The problem
For the data that follows, return each line unchanged and drop the pictures.

Source material
- - -

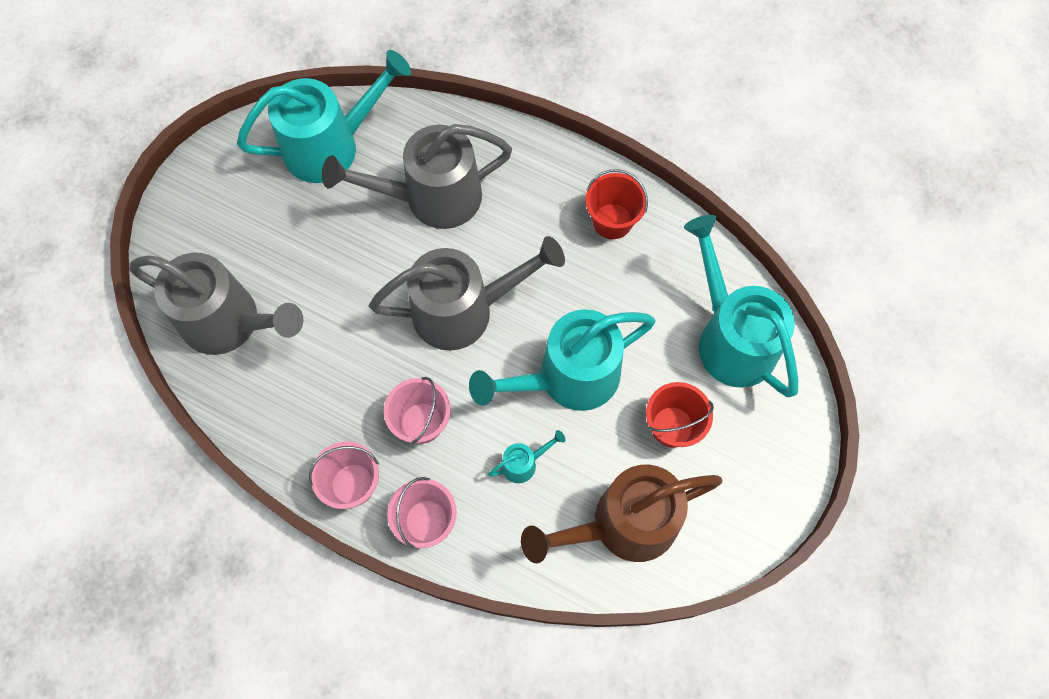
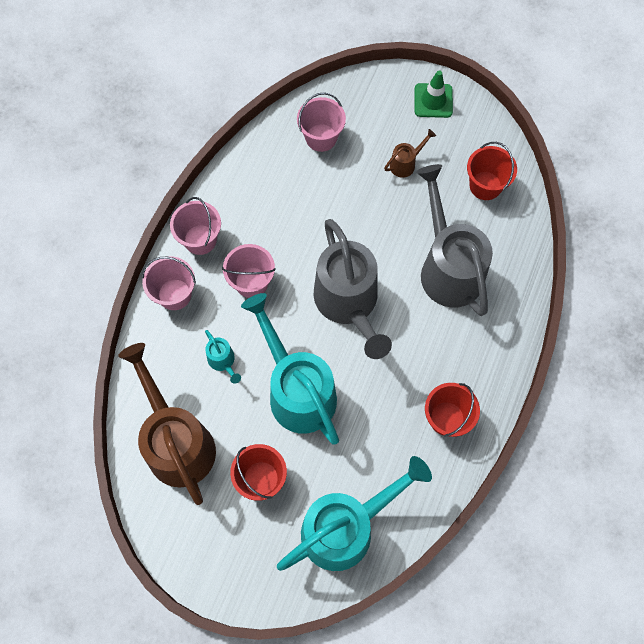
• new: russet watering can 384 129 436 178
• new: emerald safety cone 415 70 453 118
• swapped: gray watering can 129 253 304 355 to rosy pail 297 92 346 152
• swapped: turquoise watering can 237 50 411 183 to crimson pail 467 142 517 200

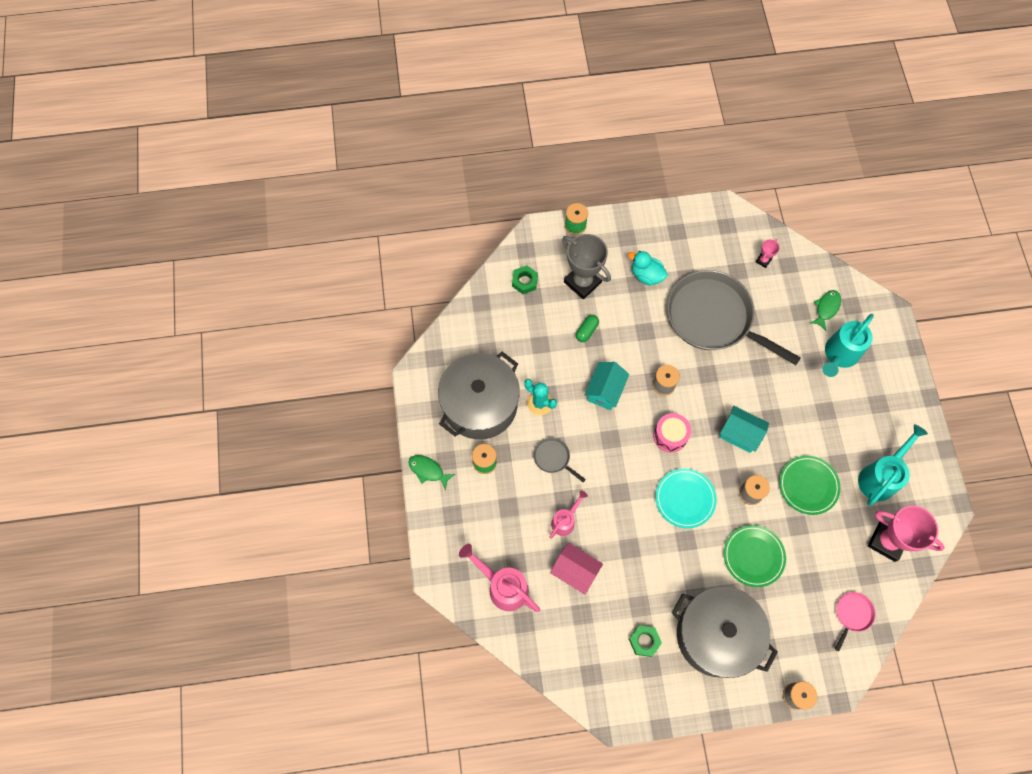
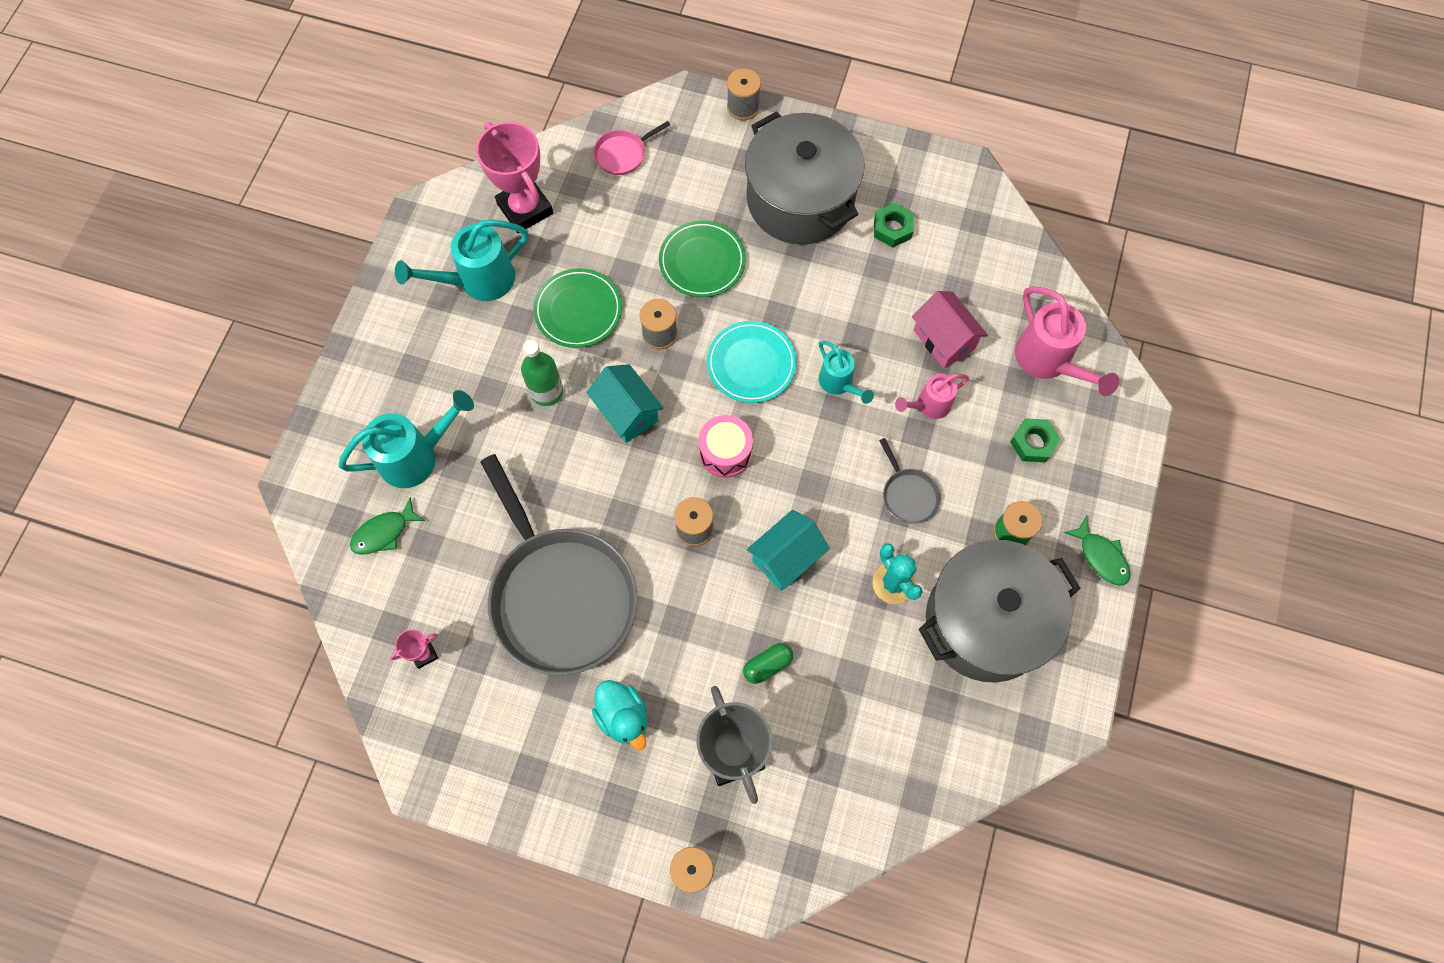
• new: emerald flask 521 340 563 406
• new: turquoise watering can 819 341 874 404
• shifted: emerald hex nut 512 265 538 294 to 1010 418 1060 462

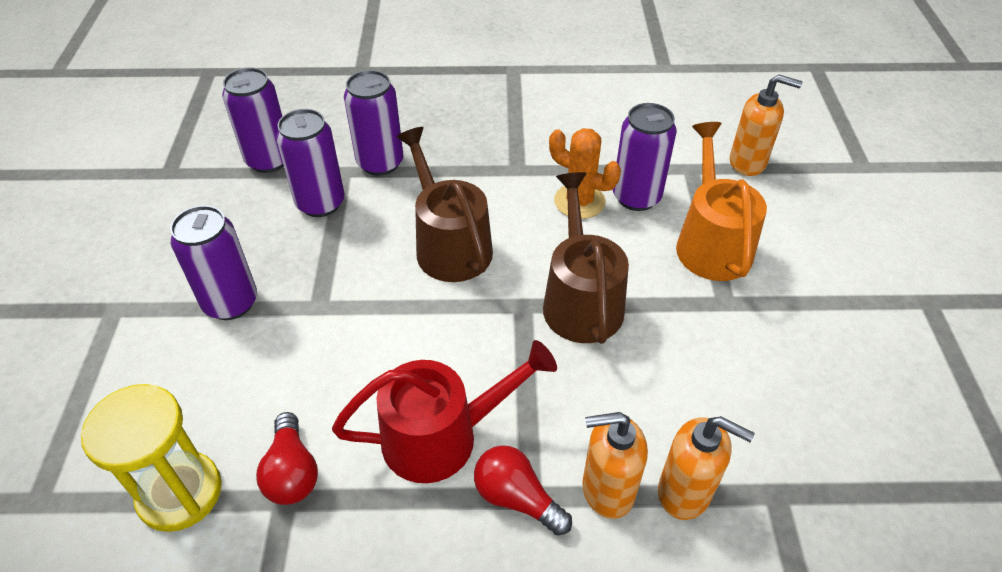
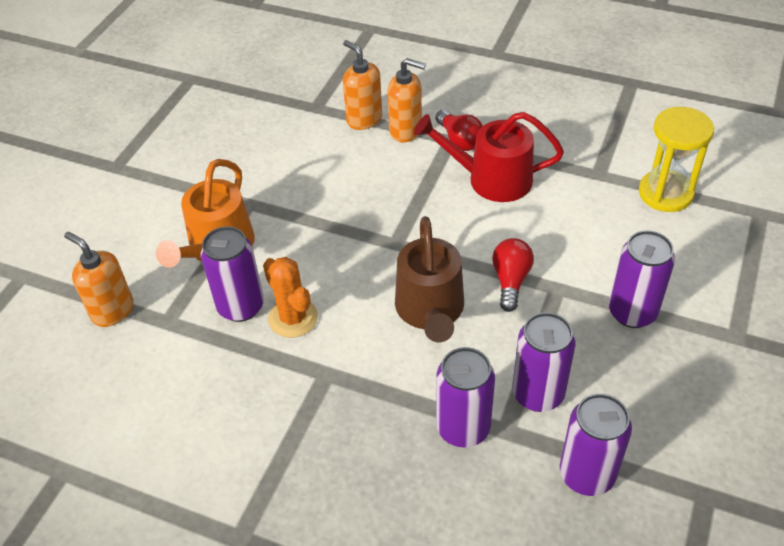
• gone: russet watering can 543 172 629 344
• shifted: crimson lightbulb 256 412 318 505 to 492 238 534 312

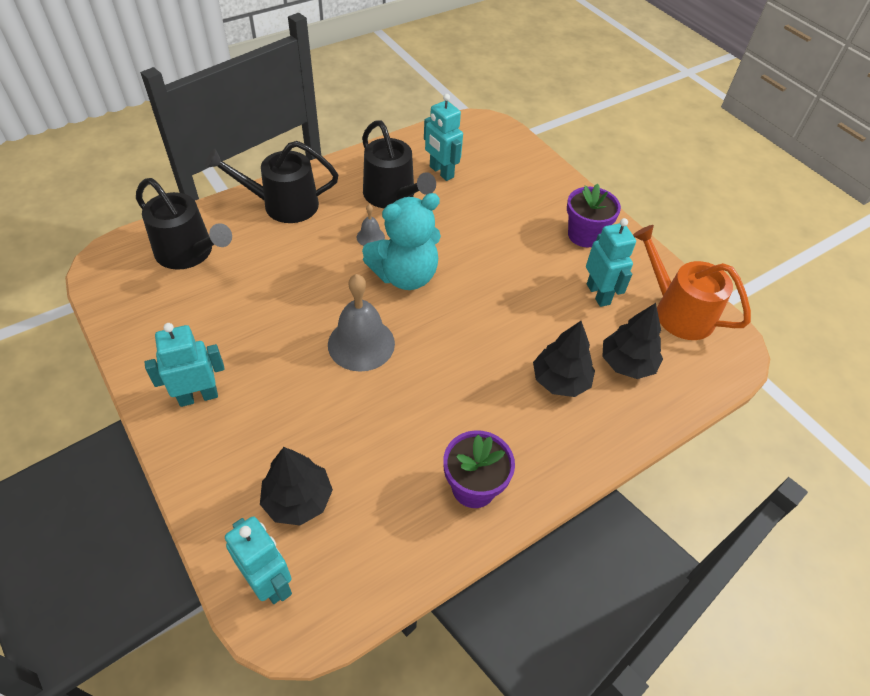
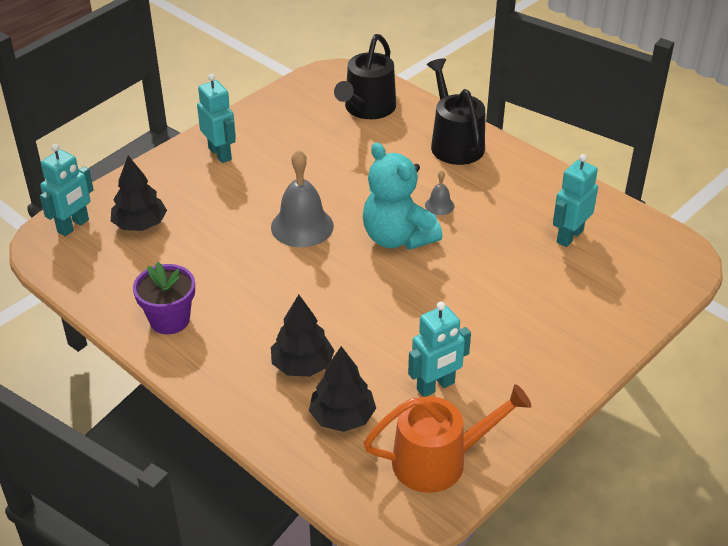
• gone: ebony watering can 362 120 436 208
• gone: violet flower pot 567 183 621 247
• rotated: orange watering can 633 225 751 340 = 363 384 531 493 45 degrees clockwise

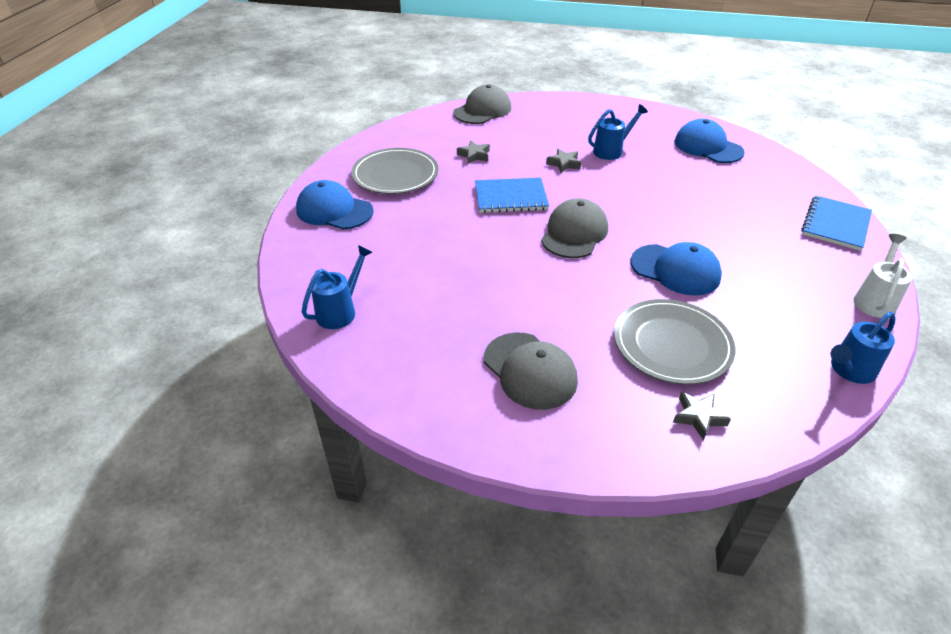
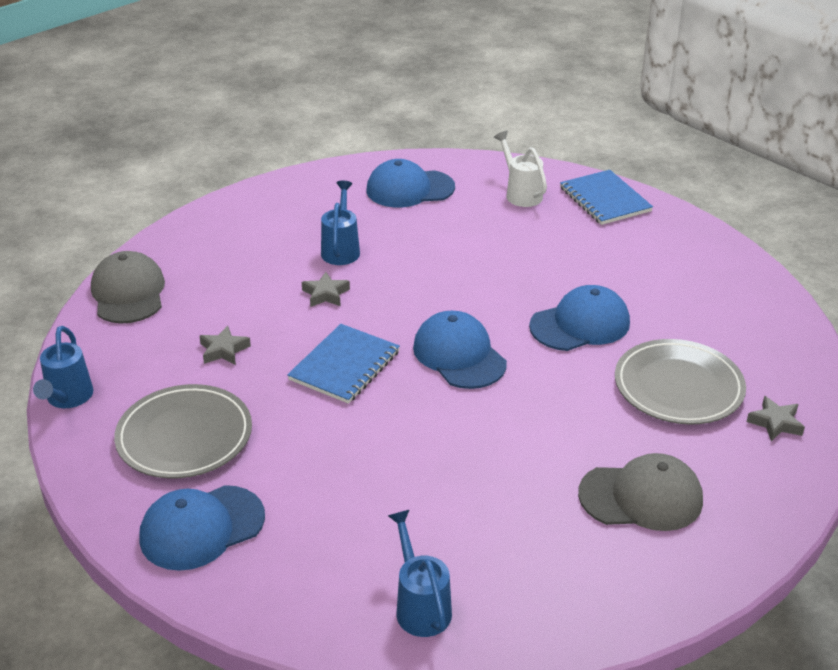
• shifted: cobalt watering can 831 312 895 384 to 33 326 93 408
• shifted: white watering can 854 234 912 318 to 494 131 547 207
• repainted: gray cap 541 198 608 258 to cobalt cap 413 311 507 389

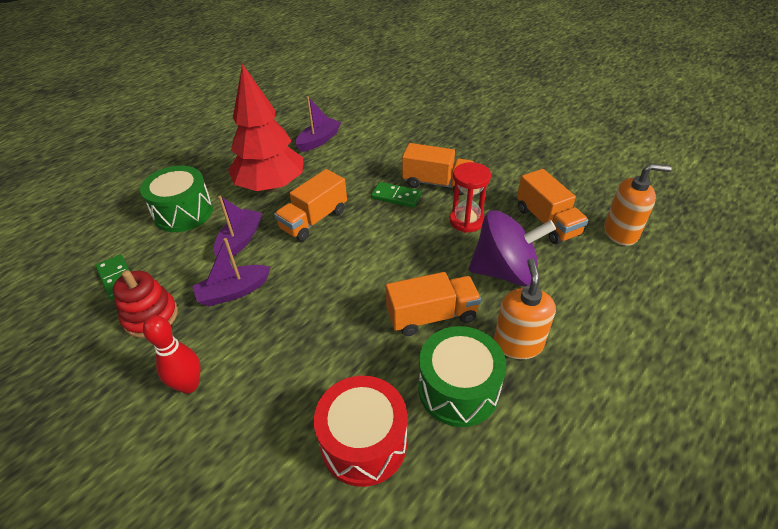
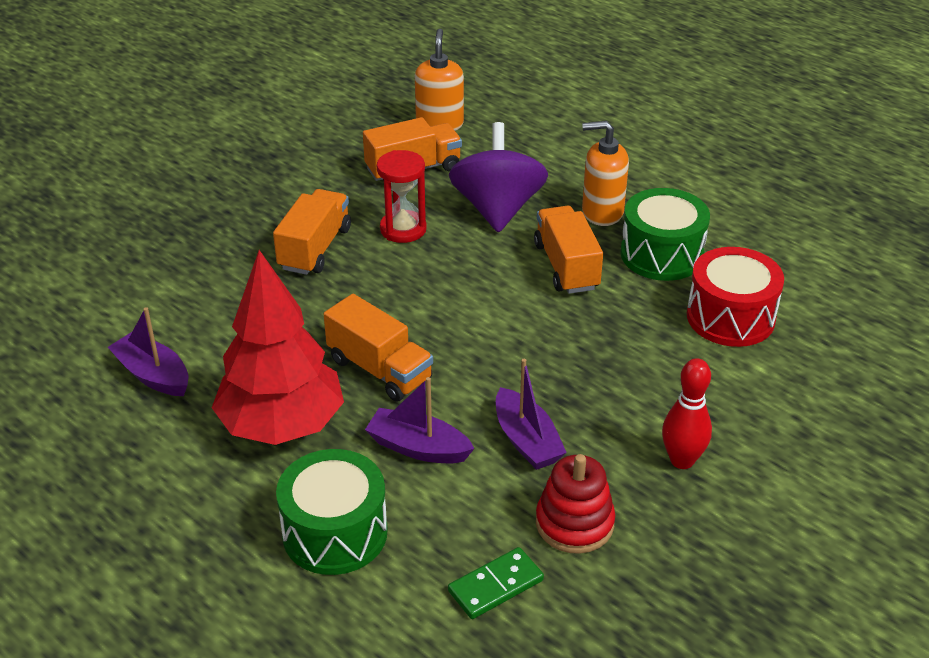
• gone: emerald domino tile 371 182 421 208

- - -

Result
• new: russet watering can 384 129 436 178
• new: emerald safety cone 415 70 453 118
• swapped: gray watering can 129 253 304 355 to rosy pail 297 92 346 152
• swapped: turquoise watering can 237 50 411 183 to crimson pail 467 142 517 200

• new: emerald flask 521 340 563 406
• new: turquoise watering can 819 341 874 404
• shifted: emerald hex nut 512 265 538 294 to 1010 418 1060 462

• gone: russet watering can 543 172 629 344
• shifted: crimson lightbulb 256 412 318 505 to 492 238 534 312

• gone: ebony watering can 362 120 436 208
• gone: violet flower pot 567 183 621 247
• rotated: orange watering can 633 225 751 340 = 363 384 531 493 45 degrees clockwise

• shifted: cobalt watering can 831 312 895 384 to 33 326 93 408
• shifted: white watering can 854 234 912 318 to 494 131 547 207
• repainted: gray cap 541 198 608 258 to cobalt cap 413 311 507 389

• gone: emerald domino tile 371 182 421 208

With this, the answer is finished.